• Stored records:
BEGIN

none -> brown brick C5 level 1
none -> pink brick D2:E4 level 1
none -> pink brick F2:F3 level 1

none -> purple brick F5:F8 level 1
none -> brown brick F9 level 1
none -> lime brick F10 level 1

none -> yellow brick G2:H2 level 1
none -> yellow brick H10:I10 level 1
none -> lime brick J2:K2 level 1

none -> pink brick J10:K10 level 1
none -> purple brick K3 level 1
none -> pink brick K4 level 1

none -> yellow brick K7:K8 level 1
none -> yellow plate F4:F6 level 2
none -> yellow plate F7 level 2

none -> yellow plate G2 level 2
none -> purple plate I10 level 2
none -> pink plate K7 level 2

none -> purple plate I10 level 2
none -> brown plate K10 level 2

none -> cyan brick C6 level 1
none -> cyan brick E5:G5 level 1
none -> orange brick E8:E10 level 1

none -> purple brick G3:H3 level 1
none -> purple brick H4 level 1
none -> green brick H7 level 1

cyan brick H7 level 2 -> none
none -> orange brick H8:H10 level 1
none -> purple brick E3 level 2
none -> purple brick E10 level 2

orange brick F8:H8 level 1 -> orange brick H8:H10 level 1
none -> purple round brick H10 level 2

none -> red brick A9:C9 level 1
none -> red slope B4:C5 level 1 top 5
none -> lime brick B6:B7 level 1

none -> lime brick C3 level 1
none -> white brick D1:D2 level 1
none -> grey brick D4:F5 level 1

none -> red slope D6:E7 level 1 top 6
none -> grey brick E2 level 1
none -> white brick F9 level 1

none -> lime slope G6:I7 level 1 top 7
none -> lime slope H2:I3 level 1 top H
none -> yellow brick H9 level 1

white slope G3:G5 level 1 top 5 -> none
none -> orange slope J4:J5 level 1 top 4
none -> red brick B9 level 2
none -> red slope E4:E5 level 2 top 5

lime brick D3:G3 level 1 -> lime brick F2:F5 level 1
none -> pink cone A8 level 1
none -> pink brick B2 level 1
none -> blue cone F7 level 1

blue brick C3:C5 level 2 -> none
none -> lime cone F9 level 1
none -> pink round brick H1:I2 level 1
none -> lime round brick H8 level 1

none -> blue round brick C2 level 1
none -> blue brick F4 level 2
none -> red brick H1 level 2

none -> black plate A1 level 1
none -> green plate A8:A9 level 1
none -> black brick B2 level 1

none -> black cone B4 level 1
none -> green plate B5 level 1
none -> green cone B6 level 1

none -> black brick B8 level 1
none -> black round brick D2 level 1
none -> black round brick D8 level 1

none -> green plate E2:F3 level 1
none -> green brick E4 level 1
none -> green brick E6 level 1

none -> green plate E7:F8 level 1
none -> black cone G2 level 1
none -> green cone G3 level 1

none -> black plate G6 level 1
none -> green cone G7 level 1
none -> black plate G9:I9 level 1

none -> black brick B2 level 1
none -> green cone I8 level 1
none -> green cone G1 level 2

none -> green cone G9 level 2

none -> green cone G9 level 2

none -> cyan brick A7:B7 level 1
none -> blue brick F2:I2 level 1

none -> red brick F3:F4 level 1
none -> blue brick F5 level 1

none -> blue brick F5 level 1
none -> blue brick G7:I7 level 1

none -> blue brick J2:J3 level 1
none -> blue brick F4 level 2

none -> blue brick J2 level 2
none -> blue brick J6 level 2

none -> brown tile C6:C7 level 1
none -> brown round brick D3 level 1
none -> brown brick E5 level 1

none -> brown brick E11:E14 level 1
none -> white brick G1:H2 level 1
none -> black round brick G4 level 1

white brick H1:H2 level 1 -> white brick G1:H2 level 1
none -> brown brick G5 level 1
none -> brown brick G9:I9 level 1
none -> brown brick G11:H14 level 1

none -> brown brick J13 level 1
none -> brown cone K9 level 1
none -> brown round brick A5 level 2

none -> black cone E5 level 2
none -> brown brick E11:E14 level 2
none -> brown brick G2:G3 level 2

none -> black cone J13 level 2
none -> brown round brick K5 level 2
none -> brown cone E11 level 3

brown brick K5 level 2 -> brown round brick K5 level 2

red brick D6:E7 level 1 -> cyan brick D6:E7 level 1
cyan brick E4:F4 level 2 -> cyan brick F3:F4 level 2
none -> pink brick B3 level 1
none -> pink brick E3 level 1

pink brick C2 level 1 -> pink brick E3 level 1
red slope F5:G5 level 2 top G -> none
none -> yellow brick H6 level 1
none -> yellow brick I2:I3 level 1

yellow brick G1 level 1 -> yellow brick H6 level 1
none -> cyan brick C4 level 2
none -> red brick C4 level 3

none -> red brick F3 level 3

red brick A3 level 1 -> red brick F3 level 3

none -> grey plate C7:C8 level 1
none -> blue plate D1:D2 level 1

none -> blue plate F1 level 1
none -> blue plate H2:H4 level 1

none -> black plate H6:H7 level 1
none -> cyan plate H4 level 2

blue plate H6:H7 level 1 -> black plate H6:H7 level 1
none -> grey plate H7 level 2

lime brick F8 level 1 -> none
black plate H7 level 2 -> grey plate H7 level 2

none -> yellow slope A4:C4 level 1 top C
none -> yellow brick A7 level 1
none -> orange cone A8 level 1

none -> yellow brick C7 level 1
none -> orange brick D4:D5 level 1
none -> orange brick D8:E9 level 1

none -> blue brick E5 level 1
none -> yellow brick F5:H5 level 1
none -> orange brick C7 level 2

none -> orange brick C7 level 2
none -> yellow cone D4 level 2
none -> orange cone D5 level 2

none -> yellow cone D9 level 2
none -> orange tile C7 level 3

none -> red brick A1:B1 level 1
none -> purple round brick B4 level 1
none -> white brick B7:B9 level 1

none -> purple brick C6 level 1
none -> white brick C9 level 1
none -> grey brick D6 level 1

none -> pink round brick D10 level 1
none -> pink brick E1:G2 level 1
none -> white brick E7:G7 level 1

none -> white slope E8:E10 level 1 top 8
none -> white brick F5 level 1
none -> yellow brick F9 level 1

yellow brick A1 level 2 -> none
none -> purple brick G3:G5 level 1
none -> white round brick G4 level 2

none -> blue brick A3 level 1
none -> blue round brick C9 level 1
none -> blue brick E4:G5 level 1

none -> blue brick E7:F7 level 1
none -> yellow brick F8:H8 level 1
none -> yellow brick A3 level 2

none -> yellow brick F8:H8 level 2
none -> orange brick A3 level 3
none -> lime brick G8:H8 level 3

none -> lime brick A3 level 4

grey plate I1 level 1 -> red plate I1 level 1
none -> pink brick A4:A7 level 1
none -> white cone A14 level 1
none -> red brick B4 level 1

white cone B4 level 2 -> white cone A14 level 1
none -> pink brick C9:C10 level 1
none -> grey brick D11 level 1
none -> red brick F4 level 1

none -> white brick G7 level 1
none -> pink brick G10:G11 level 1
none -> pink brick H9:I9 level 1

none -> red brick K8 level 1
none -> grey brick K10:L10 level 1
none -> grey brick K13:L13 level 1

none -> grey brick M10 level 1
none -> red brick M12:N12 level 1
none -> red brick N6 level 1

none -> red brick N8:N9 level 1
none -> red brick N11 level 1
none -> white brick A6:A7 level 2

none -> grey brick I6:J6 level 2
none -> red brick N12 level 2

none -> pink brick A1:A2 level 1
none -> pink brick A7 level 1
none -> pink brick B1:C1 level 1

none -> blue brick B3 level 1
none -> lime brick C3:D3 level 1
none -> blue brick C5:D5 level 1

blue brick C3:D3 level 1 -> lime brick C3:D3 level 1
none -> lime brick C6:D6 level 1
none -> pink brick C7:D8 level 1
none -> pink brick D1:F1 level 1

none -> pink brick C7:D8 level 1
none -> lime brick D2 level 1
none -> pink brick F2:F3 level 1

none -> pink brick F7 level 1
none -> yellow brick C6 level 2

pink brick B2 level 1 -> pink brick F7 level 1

END

• Work to be completed: After locating the line with "none -> pink brick K4 level 1" above, return that line and every later line through the one with "none -> orange brick E8:E10 level 1", word for word and with nothing else.

• Task response:
none -> pink brick K4 level 1

none -> yellow brick K7:K8 level 1
none -> yellow plate F4:F6 level 2
none -> yellow plate F7 level 2

none -> yellow plate G2 level 2
none -> purple plate I10 level 2
none -> pink plate K7 level 2

none -> purple plate I10 level 2
none -> brown plate K10 level 2

none -> cyan brick C6 level 1
none -> cyan brick E5:G5 level 1
none -> orange brick E8:E10 level 1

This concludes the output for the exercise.